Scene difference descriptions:

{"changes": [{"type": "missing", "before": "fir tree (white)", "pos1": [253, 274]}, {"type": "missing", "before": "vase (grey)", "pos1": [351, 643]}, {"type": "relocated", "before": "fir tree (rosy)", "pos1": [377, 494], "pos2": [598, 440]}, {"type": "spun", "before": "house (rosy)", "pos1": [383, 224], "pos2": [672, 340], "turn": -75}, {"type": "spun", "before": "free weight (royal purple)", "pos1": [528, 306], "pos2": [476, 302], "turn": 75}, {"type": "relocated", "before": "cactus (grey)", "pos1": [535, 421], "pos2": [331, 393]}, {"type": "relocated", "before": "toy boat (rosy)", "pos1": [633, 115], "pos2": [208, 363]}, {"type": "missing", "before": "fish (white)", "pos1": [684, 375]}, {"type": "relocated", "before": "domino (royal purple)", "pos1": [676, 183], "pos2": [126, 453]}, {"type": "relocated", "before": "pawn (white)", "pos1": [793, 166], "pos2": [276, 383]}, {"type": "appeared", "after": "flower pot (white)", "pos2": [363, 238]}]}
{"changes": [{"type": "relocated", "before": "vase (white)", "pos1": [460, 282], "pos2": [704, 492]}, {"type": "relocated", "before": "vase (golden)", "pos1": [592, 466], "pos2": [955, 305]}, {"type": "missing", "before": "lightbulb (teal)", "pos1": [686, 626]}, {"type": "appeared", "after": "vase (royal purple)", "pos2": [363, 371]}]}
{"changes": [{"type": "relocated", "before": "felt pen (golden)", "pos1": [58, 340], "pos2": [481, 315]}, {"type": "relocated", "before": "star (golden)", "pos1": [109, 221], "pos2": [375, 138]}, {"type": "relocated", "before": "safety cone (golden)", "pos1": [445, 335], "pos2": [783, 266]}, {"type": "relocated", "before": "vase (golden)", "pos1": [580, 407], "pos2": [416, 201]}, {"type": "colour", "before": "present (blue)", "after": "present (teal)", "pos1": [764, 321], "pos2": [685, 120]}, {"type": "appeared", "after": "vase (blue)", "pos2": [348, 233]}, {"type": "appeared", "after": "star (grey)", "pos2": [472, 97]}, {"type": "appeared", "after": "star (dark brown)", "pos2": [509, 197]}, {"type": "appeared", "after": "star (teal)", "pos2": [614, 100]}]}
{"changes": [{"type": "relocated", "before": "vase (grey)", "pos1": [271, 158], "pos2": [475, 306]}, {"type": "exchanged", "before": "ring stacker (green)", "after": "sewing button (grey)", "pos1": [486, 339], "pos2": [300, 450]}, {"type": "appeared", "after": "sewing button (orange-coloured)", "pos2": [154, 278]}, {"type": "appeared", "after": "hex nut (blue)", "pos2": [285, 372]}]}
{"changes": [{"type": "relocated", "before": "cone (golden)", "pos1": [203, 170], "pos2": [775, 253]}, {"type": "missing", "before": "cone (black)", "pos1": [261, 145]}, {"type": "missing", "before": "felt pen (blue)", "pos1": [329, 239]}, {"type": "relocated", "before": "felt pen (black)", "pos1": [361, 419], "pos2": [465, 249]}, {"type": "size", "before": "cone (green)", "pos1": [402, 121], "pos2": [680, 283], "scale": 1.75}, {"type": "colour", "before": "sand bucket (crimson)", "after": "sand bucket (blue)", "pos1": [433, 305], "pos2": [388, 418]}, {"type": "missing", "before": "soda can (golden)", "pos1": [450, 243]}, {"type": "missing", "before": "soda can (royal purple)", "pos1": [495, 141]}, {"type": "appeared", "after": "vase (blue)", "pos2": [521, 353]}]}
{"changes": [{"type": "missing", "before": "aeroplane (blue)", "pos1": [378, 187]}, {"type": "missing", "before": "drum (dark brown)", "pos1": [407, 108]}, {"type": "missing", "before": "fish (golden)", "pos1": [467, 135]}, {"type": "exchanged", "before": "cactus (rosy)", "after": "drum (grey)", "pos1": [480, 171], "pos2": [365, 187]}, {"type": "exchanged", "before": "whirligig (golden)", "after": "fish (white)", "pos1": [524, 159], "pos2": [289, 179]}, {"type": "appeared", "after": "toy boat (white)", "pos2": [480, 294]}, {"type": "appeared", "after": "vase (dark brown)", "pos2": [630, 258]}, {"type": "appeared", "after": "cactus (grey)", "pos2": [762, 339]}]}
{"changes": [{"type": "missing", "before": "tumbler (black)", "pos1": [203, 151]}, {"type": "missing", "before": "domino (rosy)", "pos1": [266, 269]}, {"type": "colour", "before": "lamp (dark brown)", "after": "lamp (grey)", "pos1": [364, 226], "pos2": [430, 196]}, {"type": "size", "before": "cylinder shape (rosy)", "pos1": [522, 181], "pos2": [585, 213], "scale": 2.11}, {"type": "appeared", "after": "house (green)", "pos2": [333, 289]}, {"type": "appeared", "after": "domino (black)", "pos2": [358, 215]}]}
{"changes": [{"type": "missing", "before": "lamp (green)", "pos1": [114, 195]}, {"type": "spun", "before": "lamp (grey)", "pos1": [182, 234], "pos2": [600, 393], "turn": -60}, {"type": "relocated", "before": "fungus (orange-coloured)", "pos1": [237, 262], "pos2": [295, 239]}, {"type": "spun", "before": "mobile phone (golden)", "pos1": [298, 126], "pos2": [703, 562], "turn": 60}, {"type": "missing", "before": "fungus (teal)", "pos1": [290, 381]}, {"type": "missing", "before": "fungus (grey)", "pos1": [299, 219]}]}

What you need to do:
Extract all of the data above without altering anything.

Exercise solution:
{"changes": [{"type": "missing", "before": "fir tree (white)", "pos1": [253, 274]}, {"type": "missing", "before": "vase (grey)", "pos1": [351, 643]}, {"type": "relocated", "before": "fir tree (rosy)", "pos1": [377, 494], "pos2": [598, 440]}, {"type": "spun", "before": "house (rosy)", "pos1": [383, 224], "pos2": [672, 340], "turn": -75}, {"type": "spun", "before": "free weight (royal purple)", "pos1": [528, 306], "pos2": [476, 302], "turn": 75}, {"type": "relocated", "before": "cactus (grey)", "pos1": [535, 421], "pos2": [331, 393]}, {"type": "relocated", "before": "toy boat (rosy)", "pos1": [633, 115], "pos2": [208, 363]}, {"type": "missing", "before": "fish (white)", "pos1": [684, 375]}, {"type": "relocated", "before": "domino (royal purple)", "pos1": [676, 183], "pos2": [126, 453]}, {"type": "relocated", "before": "pawn (white)", "pos1": [793, 166], "pos2": [276, 383]}, {"type": "appeared", "after": "flower pot (white)", "pos2": [363, 238]}]}
{"changes": [{"type": "relocated", "before": "vase (white)", "pos1": [460, 282], "pos2": [704, 492]}, {"type": "relocated", "before": "vase (golden)", "pos1": [592, 466], "pos2": [955, 305]}, {"type": "missing", "before": "lightbulb (teal)", "pos1": [686, 626]}, {"type": "appeared", "after": "vase (royal purple)", "pos2": [363, 371]}]}
{"changes": [{"type": "relocated", "before": "felt pen (golden)", "pos1": [58, 340], "pos2": [481, 315]}, {"type": "relocated", "before": "star (golden)", "pos1": [109, 221], "pos2": [375, 138]}, {"type": "relocated", "before": "safety cone (golden)", "pos1": [445, 335], "pos2": [783, 266]}, {"type": "relocated", "before": "vase (golden)", "pos1": [580, 407], "pos2": [416, 201]}, {"type": "colour", "before": "present (blue)", "after": "present (teal)", "pos1": [764, 321], "pos2": [685, 120]}, {"type": "appeared", "after": "vase (blue)", "pos2": [348, 233]}, {"type": "appeared", "after": "star (grey)", "pos2": [472, 97]}, {"type": "appeared", "after": "star (dark brown)", "pos2": [509, 197]}, {"type": "appeared", "after": "star (teal)", "pos2": [614, 100]}]}
{"changes": [{"type": "relocated", "before": "vase (grey)", "pos1": [271, 158], "pos2": [475, 306]}, {"type": "exchanged", "before": "ring stacker (green)", "after": "sewing button (grey)", "pos1": [486, 339], "pos2": [300, 450]}, {"type": "appeared", "after": "sewing button (orange-coloured)", "pos2": [154, 278]}, {"type": "appeared", "after": "hex nut (blue)", "pos2": [285, 372]}]}
{"changes": [{"type": "relocated", "before": "cone (golden)", "pos1": [203, 170], "pos2": [775, 253]}, {"type": "missing", "before": "cone (black)", "pos1": [261, 145]}, {"type": "missing", "before": "felt pen (blue)", "pos1": [329, 239]}, {"type": "relocated", "before": "felt pen (black)", "pos1": [361, 419], "pos2": [465, 249]}, {"type": "size", "before": "cone (green)", "pos1": [402, 121], "pos2": [680, 283], "scale": 1.75}, {"type": "colour", "before": "sand bucket (crimson)", "after": "sand bucket (blue)", "pos1": [433, 305], "pos2": [388, 418]}, {"type": "missing", "before": "soda can (golden)", "pos1": [450, 243]}, {"type": "missing", "before": "soda can (royal purple)", "pos1": [495, 141]}, {"type": "appeared", "after": "vase (blue)", "pos2": [521, 353]}]}
{"changes": [{"type": "missing", "before": "aeroplane (blue)", "pos1": [378, 187]}, {"type": "missing", "before": "drum (dark brown)", "pos1": [407, 108]}, {"type": "missing", "before": "fish (golden)", "pos1": [467, 135]}, {"type": "exchanged", "before": "cactus (rosy)", "after": "drum (grey)", "pos1": [480, 171], "pos2": [365, 187]}, {"type": "exchanged", "before": "whirligig (golden)", "after": "fish (white)", "pos1": [524, 159], "pos2": [289, 179]}, {"type": "appeared", "after": "toy boat (white)", "pos2": [480, 294]}, {"type": "appeared", "after": "vase (dark brown)", "pos2": [630, 258]}, {"type": "appeared", "after": "cactus (grey)", "pos2": [762, 339]}]}
{"changes": [{"type": "missing", "before": "tumbler (black)", "pos1": [203, 151]}, {"type": "missing", "before": "domino (rosy)", "pos1": [266, 269]}, {"type": "colour", "before": "lamp (dark brown)", "after": "lamp (grey)", "pos1": [364, 226], "pos2": [430, 196]}, {"type": "size", "before": "cylinder shape (rosy)", "pos1": [522, 181], "pos2": [585, 213], "scale": 2.11}, {"type": "appeared", "after": "house (green)", "pos2": [333, 289]}, {"type": "appeared", "after": "domino (black)", "pos2": [358, 215]}]}
{"changes": [{"type": "missing", "before": "lamp (green)", "pos1": [114, 195]}, {"type": "spun", "before": "lamp (grey)", "pos1": [182, 234], "pos2": [600, 393], "turn": -60}, {"type": "relocated", "before": "fungus (orange-coloured)", "pos1": [237, 262], "pos2": [295, 239]}, {"type": "spun", "before": "mobile phone (golden)", "pos1": [298, 126], "pos2": [703, 562], "turn": 60}, {"type": "missing", "before": "fungus (teal)", "pos1": [290, 381]}, {"type": "missing", "before": "fungus (grey)", "pos1": [299, 219]}]}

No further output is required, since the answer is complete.